(Input)
----------
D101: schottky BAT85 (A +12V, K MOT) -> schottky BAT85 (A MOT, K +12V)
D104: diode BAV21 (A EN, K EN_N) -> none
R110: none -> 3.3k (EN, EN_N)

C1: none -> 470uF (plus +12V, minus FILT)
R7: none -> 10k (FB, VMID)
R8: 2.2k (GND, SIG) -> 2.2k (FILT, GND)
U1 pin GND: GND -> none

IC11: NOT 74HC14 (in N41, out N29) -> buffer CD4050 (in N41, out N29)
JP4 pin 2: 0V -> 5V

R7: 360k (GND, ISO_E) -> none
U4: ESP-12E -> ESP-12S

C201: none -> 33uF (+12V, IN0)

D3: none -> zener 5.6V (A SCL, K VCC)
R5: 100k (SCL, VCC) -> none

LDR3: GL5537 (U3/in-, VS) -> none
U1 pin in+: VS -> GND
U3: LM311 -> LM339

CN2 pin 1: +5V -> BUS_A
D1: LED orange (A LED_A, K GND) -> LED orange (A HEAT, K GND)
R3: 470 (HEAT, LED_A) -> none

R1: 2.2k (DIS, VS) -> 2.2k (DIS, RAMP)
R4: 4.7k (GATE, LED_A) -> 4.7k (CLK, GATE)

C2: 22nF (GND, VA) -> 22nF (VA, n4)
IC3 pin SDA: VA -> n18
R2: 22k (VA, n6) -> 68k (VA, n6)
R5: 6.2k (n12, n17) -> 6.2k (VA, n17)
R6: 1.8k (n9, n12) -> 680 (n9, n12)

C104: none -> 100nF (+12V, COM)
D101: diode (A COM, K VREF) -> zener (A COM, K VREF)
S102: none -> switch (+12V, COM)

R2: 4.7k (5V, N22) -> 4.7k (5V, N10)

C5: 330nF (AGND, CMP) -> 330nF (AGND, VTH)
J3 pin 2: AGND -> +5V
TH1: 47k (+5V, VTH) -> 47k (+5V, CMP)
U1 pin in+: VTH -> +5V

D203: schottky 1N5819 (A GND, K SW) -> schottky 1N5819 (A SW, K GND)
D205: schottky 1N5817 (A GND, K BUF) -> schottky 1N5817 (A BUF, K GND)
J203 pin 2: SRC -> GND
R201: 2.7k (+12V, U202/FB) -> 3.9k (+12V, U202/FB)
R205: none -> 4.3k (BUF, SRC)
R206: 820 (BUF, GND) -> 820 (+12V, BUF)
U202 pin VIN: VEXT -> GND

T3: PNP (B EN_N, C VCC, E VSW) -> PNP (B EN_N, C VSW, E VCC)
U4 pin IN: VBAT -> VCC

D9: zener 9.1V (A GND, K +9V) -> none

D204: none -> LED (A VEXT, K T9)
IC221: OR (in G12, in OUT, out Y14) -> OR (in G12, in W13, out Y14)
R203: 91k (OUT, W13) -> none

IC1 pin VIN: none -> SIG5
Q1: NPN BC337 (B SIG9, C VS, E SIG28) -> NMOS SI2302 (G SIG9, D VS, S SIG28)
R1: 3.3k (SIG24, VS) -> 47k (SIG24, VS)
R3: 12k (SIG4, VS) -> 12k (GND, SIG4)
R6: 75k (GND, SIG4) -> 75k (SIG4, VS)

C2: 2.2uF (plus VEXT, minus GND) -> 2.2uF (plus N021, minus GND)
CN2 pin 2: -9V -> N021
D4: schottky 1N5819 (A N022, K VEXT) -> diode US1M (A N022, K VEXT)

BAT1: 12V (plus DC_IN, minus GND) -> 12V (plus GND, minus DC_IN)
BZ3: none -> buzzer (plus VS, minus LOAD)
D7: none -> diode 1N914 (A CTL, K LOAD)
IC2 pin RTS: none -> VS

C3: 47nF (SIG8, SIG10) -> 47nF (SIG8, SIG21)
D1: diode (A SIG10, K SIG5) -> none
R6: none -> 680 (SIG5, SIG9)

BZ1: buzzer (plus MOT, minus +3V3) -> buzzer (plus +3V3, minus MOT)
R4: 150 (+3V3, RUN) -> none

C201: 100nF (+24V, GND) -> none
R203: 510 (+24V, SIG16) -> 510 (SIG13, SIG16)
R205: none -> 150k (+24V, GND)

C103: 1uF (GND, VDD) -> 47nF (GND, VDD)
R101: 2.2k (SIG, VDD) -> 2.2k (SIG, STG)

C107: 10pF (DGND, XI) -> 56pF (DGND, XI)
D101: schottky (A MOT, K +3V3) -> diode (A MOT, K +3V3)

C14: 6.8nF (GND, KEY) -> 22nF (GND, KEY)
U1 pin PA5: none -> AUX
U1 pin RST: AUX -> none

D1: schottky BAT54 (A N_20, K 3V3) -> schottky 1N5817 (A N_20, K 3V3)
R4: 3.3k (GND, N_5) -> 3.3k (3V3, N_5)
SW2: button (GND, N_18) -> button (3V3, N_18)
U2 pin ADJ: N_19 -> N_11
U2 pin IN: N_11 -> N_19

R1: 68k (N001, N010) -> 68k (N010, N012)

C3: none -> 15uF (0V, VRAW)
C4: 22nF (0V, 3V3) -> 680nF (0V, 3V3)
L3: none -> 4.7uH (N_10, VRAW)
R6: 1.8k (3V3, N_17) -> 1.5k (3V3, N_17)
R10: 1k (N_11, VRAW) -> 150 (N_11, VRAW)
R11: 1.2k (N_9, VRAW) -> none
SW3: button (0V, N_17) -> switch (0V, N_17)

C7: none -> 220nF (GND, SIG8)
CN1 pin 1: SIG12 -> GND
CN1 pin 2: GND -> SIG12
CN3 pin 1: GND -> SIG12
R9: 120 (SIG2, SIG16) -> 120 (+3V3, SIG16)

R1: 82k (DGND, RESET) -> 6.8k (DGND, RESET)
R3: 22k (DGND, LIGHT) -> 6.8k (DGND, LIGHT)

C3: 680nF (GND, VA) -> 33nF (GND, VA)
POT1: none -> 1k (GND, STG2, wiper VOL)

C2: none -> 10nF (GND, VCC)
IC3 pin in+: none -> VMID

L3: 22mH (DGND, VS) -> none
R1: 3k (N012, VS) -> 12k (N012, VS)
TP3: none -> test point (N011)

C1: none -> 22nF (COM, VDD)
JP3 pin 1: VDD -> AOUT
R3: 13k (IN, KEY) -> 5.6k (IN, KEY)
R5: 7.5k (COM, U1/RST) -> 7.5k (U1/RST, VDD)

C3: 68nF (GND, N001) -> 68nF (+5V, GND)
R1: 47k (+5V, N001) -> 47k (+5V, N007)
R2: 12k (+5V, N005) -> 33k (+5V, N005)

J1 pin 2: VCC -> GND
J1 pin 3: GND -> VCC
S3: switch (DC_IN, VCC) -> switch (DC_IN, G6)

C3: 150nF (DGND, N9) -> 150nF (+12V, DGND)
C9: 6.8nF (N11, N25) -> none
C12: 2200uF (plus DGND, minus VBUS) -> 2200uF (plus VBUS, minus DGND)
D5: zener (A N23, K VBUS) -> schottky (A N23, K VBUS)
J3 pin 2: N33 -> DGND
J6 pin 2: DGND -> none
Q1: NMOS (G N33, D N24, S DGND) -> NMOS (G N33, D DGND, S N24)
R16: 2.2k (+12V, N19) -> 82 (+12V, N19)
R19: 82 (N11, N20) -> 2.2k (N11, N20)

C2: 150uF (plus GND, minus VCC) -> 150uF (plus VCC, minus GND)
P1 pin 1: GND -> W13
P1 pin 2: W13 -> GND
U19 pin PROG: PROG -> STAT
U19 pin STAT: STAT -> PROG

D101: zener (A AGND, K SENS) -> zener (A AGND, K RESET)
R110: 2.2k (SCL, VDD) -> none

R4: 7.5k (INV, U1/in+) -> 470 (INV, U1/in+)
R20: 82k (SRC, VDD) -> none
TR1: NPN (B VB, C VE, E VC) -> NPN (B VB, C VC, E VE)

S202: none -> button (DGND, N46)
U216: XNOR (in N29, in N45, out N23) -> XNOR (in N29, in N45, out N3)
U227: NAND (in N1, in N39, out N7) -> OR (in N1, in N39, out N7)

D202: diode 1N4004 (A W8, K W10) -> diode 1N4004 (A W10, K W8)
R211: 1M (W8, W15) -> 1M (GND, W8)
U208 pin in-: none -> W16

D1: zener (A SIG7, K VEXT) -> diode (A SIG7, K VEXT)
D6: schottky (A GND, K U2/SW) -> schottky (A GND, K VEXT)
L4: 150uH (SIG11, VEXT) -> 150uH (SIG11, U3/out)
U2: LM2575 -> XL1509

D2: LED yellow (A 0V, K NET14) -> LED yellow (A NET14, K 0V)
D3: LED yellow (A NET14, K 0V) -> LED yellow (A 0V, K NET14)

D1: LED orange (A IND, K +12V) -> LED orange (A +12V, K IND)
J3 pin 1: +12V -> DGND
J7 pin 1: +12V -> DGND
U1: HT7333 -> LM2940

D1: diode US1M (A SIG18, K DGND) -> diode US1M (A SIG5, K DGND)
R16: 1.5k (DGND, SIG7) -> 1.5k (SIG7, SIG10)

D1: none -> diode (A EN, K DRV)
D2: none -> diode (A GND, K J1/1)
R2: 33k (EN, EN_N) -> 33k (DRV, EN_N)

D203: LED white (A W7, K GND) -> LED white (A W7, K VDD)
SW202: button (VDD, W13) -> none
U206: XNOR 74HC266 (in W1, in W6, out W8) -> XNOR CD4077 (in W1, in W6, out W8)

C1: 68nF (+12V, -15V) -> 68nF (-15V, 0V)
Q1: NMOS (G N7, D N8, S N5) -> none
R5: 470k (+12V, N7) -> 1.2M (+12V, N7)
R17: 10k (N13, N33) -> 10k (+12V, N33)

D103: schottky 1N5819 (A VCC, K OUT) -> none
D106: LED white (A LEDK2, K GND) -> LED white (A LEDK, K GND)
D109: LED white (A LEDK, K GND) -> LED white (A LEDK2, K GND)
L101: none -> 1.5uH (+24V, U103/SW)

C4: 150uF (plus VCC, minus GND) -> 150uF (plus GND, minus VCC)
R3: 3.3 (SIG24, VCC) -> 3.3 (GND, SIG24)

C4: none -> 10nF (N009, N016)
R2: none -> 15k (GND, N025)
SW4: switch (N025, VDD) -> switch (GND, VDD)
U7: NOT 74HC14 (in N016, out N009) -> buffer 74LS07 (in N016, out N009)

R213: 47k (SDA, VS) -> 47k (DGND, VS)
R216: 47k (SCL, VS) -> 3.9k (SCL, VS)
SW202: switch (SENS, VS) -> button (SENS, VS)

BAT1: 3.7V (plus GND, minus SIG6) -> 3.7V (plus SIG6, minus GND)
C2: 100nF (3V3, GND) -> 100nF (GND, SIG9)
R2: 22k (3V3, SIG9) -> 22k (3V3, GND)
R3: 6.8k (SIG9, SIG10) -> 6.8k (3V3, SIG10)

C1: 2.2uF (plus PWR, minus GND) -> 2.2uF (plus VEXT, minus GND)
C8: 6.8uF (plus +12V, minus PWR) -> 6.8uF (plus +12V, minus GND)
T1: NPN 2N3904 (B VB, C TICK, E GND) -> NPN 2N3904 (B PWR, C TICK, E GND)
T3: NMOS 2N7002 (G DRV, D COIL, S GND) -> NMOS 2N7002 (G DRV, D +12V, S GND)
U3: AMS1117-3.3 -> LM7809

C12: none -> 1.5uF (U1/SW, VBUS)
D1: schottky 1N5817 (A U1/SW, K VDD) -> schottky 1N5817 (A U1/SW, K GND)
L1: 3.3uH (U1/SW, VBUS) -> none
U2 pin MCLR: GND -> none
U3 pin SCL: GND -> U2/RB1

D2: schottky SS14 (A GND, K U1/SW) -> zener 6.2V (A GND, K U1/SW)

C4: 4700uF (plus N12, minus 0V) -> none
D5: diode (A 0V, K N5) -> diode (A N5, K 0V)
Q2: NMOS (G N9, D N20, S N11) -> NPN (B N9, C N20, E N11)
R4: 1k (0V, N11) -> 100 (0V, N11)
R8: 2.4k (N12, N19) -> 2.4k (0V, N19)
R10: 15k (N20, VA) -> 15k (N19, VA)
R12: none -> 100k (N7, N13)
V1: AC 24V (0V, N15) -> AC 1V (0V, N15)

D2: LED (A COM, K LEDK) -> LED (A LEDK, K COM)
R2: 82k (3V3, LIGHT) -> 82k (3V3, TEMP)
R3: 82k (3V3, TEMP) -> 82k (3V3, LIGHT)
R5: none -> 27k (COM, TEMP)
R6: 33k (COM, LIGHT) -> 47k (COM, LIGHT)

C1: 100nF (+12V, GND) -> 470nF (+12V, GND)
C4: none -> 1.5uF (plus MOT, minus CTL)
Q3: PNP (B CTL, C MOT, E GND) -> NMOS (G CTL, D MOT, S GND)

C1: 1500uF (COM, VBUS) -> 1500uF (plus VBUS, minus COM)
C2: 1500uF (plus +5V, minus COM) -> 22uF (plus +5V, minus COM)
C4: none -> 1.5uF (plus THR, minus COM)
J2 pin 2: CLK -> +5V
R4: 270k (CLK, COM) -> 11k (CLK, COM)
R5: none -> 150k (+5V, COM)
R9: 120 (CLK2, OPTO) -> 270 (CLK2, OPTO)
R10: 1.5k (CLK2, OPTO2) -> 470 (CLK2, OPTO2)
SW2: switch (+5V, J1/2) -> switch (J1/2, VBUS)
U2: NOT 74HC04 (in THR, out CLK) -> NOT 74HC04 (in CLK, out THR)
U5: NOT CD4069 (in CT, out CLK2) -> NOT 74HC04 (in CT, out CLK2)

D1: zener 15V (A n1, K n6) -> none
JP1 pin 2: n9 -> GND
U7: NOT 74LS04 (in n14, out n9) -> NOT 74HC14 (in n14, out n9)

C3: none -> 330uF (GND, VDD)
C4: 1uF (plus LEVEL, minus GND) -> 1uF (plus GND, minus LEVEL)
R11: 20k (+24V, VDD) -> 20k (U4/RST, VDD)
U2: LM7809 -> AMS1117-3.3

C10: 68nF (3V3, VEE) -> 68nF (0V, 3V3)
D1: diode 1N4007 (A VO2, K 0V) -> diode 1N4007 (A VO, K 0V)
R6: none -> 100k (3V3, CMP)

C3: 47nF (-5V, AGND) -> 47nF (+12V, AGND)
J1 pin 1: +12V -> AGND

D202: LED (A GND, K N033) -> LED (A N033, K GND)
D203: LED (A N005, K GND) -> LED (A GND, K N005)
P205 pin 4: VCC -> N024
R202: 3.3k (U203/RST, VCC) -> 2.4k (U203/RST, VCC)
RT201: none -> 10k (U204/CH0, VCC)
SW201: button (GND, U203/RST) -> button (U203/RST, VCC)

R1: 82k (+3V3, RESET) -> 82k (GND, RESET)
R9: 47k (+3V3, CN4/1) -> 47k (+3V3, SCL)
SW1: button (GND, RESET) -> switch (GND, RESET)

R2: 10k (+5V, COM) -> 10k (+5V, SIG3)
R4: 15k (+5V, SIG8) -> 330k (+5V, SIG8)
----------
(Brief) Output should match, line for line, the stretch of the material above from the line holding "TH1: 47k (+5V, VTH) -> 47k (+5V, CMP)" through the line holding "D204: none -> LED (A VEXT, K T9)".

(Completed exercise)
TH1: 47k (+5V, VTH) -> 47k (+5V, CMP)
U1 pin in+: VTH -> +5V

D203: schottky 1N5819 (A GND, K SW) -> schottky 1N5819 (A SW, K GND)
D205: schottky 1N5817 (A GND, K BUF) -> schottky 1N5817 (A BUF, K GND)
J203 pin 2: SRC -> GND
R201: 2.7k (+12V, U202/FB) -> 3.9k (+12V, U202/FB)
R205: none -> 4.3k (BUF, SRC)
R206: 820 (BUF, GND) -> 820 (+12V, BUF)
U202 pin VIN: VEXT -> GND

T3: PNP (B EN_N, C VCC, E VSW) -> PNP (B EN_N, C VSW, E VCC)
U4 pin IN: VBAT -> VCC

D9: zener 9.1V (A GND, K +9V) -> none

D204: none -> LED (A VEXT, K T9)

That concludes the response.